Through the last line of the material below, starting at the line with "resize,cámara/morado,<153 316 225", return every line exactly and only those.

#### Recorded information
= = = = =

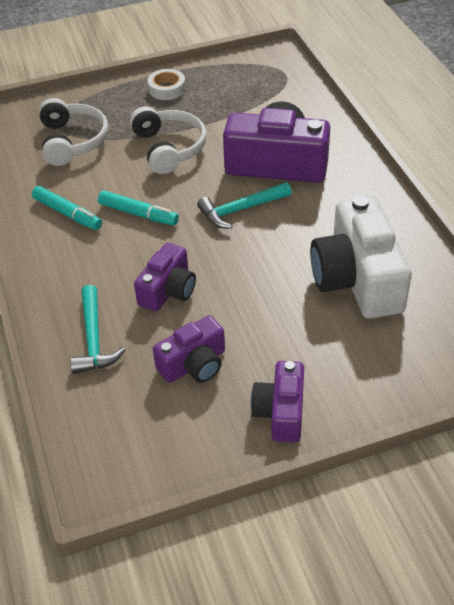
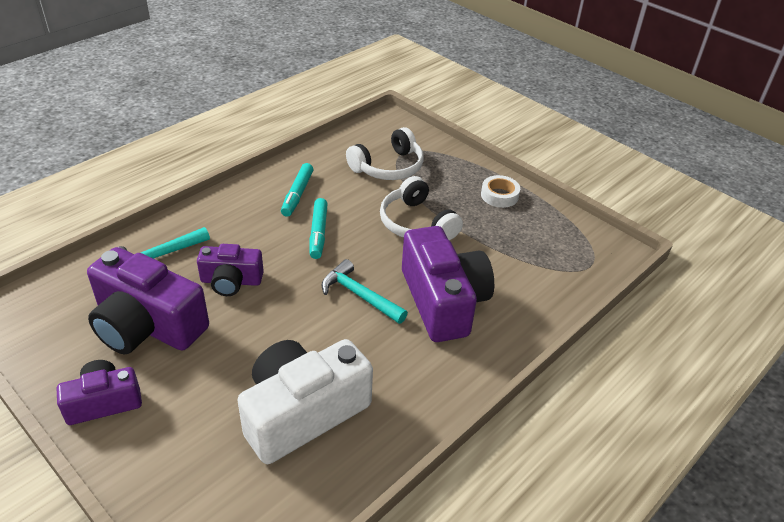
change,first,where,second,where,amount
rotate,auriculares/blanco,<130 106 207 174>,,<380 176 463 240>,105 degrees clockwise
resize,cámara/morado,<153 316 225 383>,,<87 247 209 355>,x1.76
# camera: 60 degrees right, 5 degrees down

= = = = =

#### Answer to the exercise
resize,cámara/morado,<153 316 225 383>,,<87 247 209 355>,x1.76
# camera: 60 degrees right, 5 degrees down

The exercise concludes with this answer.